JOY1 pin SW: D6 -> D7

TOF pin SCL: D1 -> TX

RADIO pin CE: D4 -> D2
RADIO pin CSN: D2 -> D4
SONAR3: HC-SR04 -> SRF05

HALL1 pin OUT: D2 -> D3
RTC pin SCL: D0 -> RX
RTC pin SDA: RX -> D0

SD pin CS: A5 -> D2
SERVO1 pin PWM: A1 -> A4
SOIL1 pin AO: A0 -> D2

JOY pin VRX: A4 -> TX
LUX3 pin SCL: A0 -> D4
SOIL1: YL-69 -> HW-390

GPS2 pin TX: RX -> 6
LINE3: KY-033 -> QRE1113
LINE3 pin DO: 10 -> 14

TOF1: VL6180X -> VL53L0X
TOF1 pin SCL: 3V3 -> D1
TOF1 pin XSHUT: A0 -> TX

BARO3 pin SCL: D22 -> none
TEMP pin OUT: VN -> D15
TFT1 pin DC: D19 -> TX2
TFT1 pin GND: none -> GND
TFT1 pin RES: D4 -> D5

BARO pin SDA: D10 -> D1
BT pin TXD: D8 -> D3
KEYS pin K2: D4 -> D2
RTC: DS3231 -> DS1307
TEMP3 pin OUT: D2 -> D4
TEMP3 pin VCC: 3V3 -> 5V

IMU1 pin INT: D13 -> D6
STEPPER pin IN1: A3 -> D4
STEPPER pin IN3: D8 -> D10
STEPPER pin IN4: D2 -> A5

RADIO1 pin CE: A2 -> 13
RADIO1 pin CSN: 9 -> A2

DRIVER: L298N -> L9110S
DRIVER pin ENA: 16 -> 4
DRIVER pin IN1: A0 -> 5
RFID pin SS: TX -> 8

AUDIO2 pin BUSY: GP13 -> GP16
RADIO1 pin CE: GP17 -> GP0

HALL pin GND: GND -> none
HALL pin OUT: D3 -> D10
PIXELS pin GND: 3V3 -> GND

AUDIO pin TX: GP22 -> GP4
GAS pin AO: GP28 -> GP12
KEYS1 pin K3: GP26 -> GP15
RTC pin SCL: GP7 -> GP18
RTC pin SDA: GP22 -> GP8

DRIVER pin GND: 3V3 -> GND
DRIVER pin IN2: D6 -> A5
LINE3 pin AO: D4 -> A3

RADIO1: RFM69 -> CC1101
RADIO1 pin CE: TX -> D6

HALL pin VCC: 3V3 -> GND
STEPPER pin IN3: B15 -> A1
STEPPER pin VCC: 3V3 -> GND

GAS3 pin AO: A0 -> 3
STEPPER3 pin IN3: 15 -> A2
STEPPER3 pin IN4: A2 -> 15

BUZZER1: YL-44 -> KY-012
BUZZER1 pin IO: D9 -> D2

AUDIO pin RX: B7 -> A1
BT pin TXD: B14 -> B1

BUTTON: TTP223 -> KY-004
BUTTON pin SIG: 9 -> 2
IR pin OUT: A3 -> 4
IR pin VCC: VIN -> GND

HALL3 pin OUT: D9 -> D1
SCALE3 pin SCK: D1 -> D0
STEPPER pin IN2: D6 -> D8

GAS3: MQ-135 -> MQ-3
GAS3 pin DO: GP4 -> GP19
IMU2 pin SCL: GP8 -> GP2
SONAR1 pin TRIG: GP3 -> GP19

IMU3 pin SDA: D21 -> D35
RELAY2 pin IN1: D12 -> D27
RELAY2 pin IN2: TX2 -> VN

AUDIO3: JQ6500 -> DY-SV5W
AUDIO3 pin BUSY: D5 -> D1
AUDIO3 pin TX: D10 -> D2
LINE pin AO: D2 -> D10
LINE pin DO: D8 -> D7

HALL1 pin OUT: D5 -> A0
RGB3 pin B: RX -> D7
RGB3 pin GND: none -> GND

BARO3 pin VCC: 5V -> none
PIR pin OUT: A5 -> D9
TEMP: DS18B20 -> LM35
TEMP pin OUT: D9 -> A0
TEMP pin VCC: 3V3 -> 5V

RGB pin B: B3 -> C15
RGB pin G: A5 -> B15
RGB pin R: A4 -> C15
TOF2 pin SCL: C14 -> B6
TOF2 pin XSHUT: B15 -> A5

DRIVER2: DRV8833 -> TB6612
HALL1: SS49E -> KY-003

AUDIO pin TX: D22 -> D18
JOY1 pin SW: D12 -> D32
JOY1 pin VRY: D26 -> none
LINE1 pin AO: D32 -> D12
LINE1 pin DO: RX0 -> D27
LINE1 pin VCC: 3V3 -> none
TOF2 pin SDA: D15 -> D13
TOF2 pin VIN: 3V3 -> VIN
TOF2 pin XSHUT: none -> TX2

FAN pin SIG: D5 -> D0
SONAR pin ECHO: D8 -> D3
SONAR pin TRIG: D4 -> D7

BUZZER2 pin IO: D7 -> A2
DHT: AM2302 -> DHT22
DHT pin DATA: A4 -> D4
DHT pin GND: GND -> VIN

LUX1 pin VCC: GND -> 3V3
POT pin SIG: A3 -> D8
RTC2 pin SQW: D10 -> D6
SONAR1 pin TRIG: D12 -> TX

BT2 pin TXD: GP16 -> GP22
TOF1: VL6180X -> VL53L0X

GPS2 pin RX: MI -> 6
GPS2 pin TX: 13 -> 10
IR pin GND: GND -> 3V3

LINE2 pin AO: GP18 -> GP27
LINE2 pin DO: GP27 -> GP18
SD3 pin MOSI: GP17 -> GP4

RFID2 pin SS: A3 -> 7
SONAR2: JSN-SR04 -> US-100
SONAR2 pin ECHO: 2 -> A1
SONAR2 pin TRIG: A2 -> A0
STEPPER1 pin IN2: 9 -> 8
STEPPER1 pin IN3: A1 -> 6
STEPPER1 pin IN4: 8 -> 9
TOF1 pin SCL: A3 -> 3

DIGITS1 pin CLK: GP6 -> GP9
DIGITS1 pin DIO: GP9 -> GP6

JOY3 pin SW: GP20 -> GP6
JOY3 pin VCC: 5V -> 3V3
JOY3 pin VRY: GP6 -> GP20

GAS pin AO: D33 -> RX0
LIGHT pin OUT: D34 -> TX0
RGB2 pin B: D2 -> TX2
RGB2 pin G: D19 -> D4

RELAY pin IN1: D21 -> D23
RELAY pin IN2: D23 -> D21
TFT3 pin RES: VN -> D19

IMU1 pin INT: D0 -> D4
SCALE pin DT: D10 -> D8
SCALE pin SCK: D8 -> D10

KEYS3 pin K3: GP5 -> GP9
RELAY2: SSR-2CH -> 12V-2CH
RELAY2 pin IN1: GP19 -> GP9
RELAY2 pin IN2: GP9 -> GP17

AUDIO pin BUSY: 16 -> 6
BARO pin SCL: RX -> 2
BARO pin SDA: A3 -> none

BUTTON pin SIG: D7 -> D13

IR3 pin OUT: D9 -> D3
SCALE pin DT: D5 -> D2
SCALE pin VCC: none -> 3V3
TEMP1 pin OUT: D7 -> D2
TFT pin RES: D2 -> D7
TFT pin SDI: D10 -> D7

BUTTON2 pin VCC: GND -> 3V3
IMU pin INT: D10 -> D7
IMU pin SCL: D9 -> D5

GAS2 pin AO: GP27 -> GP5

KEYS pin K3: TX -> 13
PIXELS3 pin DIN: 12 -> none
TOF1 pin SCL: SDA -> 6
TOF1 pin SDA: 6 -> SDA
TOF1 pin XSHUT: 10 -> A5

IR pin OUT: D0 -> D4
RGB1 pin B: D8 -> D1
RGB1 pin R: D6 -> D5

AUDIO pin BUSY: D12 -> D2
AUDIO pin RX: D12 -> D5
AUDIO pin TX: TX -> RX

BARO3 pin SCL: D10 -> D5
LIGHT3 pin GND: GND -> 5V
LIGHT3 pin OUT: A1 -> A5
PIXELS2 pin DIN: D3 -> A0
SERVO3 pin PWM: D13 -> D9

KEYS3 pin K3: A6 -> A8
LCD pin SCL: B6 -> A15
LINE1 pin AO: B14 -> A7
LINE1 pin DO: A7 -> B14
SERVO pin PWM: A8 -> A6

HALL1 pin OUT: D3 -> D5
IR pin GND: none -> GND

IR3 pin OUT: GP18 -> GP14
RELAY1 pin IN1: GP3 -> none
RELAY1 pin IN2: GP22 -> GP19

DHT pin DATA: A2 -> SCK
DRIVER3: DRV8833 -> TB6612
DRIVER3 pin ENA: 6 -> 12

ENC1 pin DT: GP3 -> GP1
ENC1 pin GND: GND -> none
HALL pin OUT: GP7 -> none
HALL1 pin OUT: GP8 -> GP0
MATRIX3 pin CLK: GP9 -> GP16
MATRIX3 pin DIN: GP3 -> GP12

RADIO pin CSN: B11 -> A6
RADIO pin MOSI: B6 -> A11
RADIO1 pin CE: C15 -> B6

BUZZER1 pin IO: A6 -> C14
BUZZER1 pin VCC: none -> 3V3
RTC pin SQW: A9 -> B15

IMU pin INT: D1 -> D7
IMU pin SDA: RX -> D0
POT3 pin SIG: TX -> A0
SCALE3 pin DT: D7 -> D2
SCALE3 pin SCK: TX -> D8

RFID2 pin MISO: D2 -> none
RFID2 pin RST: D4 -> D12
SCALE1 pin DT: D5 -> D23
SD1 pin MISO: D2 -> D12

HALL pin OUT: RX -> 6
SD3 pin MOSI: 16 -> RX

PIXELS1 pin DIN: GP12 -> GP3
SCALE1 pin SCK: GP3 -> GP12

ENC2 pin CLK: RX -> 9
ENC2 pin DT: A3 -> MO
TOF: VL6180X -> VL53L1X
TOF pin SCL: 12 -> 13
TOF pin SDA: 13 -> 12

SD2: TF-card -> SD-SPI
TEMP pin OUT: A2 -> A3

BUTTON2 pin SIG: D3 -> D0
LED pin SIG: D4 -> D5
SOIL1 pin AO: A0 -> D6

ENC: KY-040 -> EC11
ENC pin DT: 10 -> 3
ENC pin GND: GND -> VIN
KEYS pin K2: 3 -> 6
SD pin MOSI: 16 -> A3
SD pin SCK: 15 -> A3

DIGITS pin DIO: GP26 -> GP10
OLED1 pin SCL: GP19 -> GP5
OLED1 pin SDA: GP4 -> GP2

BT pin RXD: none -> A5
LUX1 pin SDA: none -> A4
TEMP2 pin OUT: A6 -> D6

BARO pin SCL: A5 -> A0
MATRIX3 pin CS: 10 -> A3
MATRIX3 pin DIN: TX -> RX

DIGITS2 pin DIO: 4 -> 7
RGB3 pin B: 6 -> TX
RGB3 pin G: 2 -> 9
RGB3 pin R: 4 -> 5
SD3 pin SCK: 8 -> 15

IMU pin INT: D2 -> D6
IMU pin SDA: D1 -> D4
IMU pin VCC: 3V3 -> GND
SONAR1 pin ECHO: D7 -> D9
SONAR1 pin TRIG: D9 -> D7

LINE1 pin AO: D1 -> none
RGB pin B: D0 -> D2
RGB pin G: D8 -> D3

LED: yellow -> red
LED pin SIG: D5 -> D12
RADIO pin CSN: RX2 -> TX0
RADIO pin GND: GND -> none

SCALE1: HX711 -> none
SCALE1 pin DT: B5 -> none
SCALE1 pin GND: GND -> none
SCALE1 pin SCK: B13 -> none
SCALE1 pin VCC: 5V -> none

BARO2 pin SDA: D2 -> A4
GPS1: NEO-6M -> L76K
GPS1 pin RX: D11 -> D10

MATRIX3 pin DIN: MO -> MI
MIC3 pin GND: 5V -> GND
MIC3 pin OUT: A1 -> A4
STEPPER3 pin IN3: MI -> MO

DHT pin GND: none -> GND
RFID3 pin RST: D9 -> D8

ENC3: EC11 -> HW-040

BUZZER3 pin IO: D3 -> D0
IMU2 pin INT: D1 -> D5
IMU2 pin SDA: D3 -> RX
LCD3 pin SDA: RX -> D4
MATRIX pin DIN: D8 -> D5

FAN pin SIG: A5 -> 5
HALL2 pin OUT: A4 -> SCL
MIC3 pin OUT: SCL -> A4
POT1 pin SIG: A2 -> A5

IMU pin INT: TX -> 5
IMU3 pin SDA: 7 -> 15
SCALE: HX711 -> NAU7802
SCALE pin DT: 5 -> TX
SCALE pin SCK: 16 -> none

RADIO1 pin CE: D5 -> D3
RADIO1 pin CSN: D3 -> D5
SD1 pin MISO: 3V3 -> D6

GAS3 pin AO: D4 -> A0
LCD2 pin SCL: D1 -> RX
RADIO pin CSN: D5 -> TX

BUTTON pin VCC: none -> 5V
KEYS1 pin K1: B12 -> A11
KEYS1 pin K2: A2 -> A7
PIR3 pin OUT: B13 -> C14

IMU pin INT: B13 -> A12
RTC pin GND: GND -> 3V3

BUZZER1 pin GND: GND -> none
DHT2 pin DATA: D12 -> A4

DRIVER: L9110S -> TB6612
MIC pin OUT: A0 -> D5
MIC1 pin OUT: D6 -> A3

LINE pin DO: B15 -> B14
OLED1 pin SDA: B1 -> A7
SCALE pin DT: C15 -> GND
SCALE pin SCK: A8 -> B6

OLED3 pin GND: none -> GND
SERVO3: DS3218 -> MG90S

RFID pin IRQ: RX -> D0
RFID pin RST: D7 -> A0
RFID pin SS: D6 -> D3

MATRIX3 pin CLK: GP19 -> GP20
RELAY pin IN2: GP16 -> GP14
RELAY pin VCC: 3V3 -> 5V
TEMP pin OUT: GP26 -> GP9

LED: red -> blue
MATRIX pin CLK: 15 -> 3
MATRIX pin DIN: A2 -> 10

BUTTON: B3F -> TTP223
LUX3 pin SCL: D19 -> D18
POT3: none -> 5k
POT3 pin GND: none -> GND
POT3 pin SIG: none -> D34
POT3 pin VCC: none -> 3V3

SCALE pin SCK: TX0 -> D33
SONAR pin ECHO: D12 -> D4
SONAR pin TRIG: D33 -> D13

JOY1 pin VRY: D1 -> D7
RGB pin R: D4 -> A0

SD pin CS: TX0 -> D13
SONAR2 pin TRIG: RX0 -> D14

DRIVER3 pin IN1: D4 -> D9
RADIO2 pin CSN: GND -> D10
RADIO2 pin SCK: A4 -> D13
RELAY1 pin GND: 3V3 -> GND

========================================================================

◆ What to do
Beginning with the line containing "BUTTON2 pin VCC: GND -> 3V3" and ending with the line containing "ENC: KY-040 -> EC11", extract those lines exactly from the listing above, and only those.

◆ Answer to the exercise
BUTTON2 pin VCC: GND -> 3V3
IMU pin INT: D10 -> D7
IMU pin SCL: D9 -> D5

GAS2 pin AO: GP27 -> GP5

KEYS pin K3: TX -> 13
PIXELS3 pin DIN: 12 -> none
TOF1 pin SCL: SDA -> 6
TOF1 pin SDA: 6 -> SDA
TOF1 pin XSHUT: 10 -> A5

IR pin OUT: D0 -> D4
RGB1 pin B: D8 -> D1
RGB1 pin R: D6 -> D5

AUDIO pin BUSY: D12 -> D2
AUDIO pin RX: D12 -> D5
AUDIO pin TX: TX -> RX

BARO3 pin SCL: D10 -> D5
LIGHT3 pin GND: GND -> 5V
LIGHT3 pin OUT: A1 -> A5
PIXELS2 pin DIN: D3 -> A0
SERVO3 pin PWM: D13 -> D9

KEYS3 pin K3: A6 -> A8
LCD pin SCL: B6 -> A15
LINE1 pin AO: B14 -> A7
LINE1 pin DO: A7 -> B14
SERVO pin PWM: A8 -> A6

HALL1 pin OUT: D3 -> D5
IR pin GND: none -> GND

IR3 pin OUT: GP18 -> GP14
RELAY1 pin IN1: GP3 -> none
RELAY1 pin IN2: GP22 -> GP19

DHT pin DATA: A2 -> SCK
DRIVER3: DRV8833 -> TB6612
DRIVER3 pin ENA: 6 -> 12

ENC1 pin DT: GP3 -> GP1
ENC1 pin GND: GND -> none
HALL pin OUT: GP7 -> none
HALL1 pin OUT: GP8 -> GP0
MATRIX3 pin CLK: GP9 -> GP16
MATRIX3 pin DIN: GP3 -> GP12

RADIO pin CSN: B11 -> A6
RADIO pin MOSI: B6 -> A11
RADIO1 pin CE: C15 -> B6

BUZZER1 pin IO: A6 -> C14
BUZZER1 pin VCC: none -> 3V3
RTC pin SQW: A9 -> B15

IMU pin INT: D1 -> D7
IMU pin SDA: RX -> D0
POT3 pin SIG: TX -> A0
SCALE3 pin DT: D7 -> D2
SCALE3 pin SCK: TX -> D8

RFID2 pin MISO: D2 -> none
RFID2 pin RST: D4 -> D12
SCALE1 pin DT: D5 -> D23
SD1 pin MISO: D2 -> D12

HALL pin OUT: RX -> 6
SD3 pin MOSI: 16 -> RX

PIXELS1 pin DIN: GP12 -> GP3
SCALE1 pin SCK: GP3 -> GP12

ENC2 pin CLK: RX -> 9
ENC2 pin DT: A3 -> MO
TOF: VL6180X -> VL53L1X
TOF pin SCL: 12 -> 13
TOF pin SDA: 13 -> 12

SD2: TF-card -> SD-SPI
TEMP pin OUT: A2 -> A3

BUTTON2 pin SIG: D3 -> D0
LED pin SIG: D4 -> D5
SOIL1 pin AO: A0 -> D6

ENC: KY-040 -> EC11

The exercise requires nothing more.